Items listed in a dataset
▶

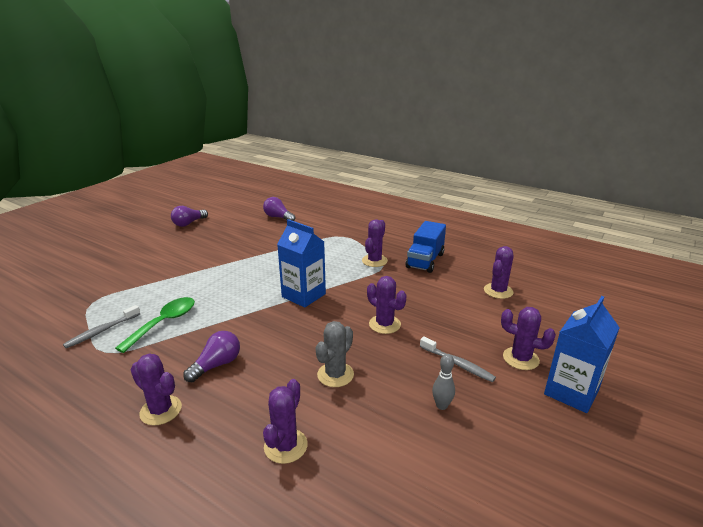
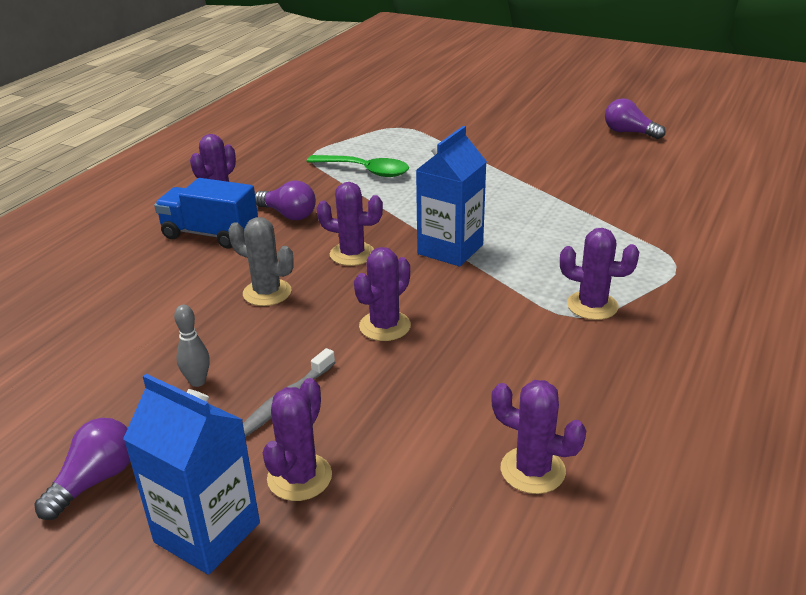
camera: 85 degrees right, 5 degrees up
(101, 331) = (346, 144): grey toothbrush -> none
(278, 217) = (708, 194): purple light bulb -> purple light bulb (95, 481)
(285, 446) = (156, 273): purple cactus -> purple cactus (352, 254)
(425, 260) = (624, 367): blue truck -> blue truck (210, 234)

◀

Output the data above in full and exactly, with every image left out.

Solution to this exercise:
camera: 85 degrees right, 5 degrees up
(101, 331) = (346, 144): grey toothbrush -> none
(278, 217) = (708, 194): purple light bulb -> purple light bulb (95, 481)
(285, 446) = (156, 273): purple cactus -> purple cactus (352, 254)
(425, 260) = (624, 367): blue truck -> blue truck (210, 234)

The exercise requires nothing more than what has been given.